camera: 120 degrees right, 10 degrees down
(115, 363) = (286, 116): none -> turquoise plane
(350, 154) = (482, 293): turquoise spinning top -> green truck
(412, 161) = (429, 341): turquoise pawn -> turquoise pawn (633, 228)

---

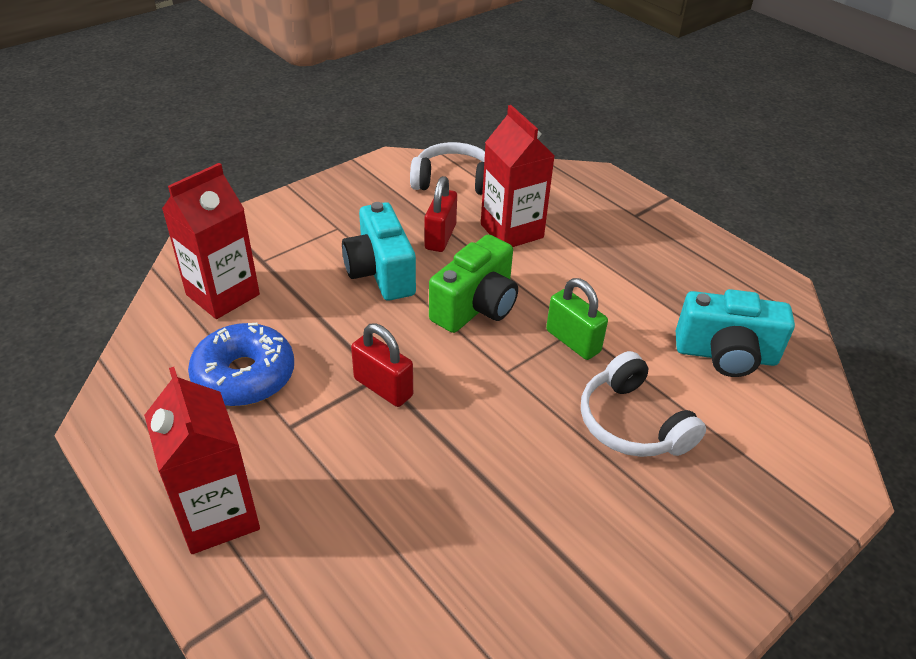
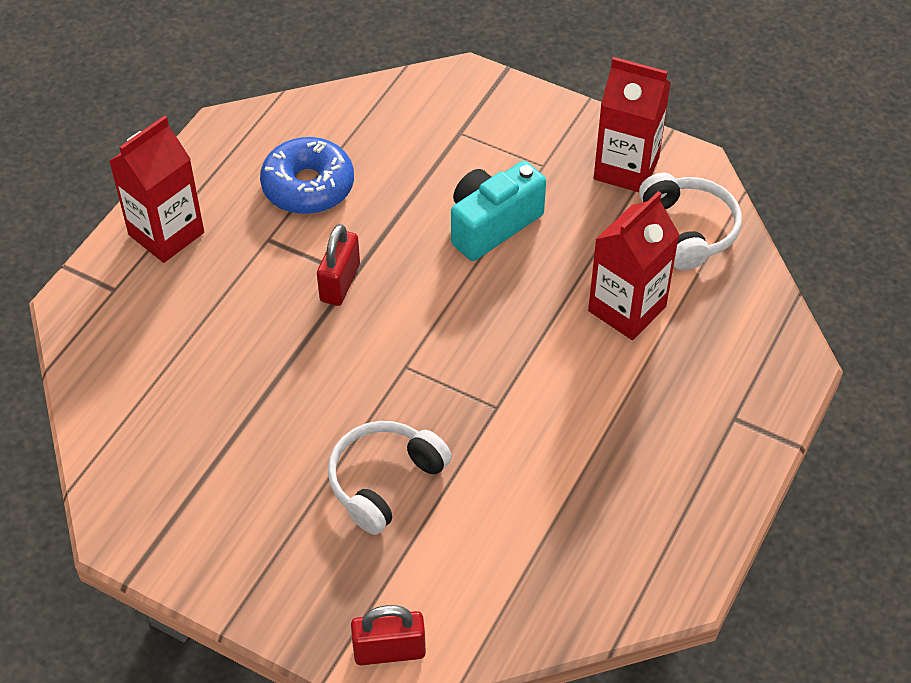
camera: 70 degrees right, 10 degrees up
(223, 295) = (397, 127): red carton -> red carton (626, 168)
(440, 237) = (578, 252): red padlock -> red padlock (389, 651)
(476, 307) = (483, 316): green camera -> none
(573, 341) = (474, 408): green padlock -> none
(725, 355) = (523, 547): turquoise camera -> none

---

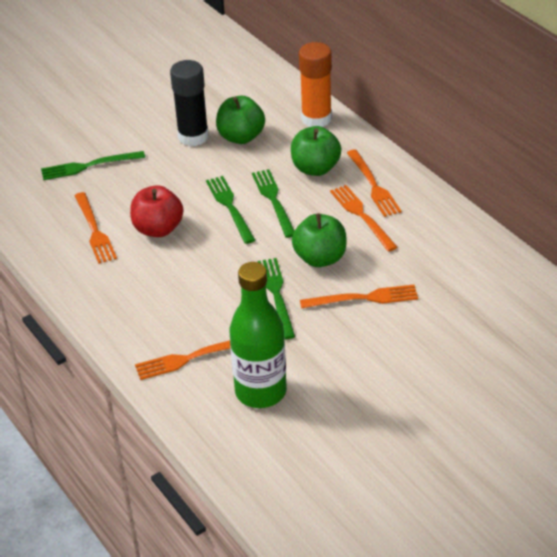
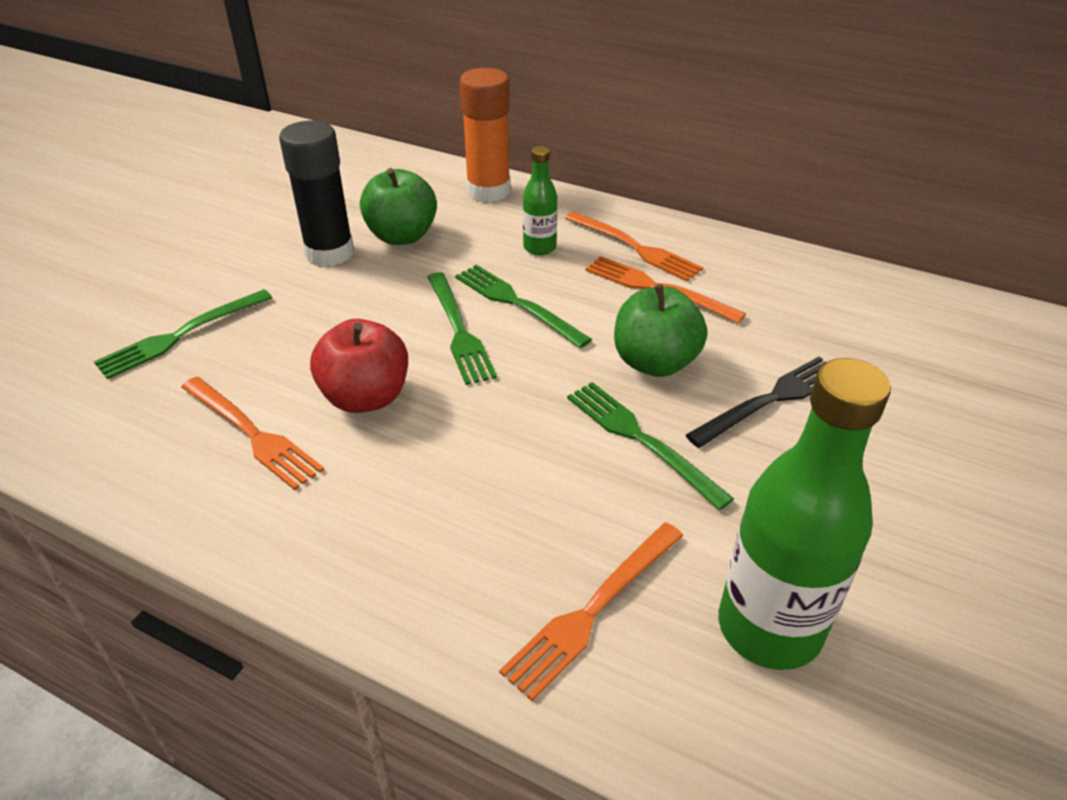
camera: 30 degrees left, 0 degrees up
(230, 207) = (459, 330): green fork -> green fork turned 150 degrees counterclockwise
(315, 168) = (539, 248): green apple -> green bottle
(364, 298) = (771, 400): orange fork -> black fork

• _Instructions for the task_
What you give back must be the stretch above, starting at the line with "(315, 168) = (539, 248): green" and ending at the line with "(364, 298) = (771, 400): orange", copied exactly.

• _Reply_
(315, 168) = (539, 248): green apple -> green bottle
(364, 298) = (771, 400): orange fork -> black fork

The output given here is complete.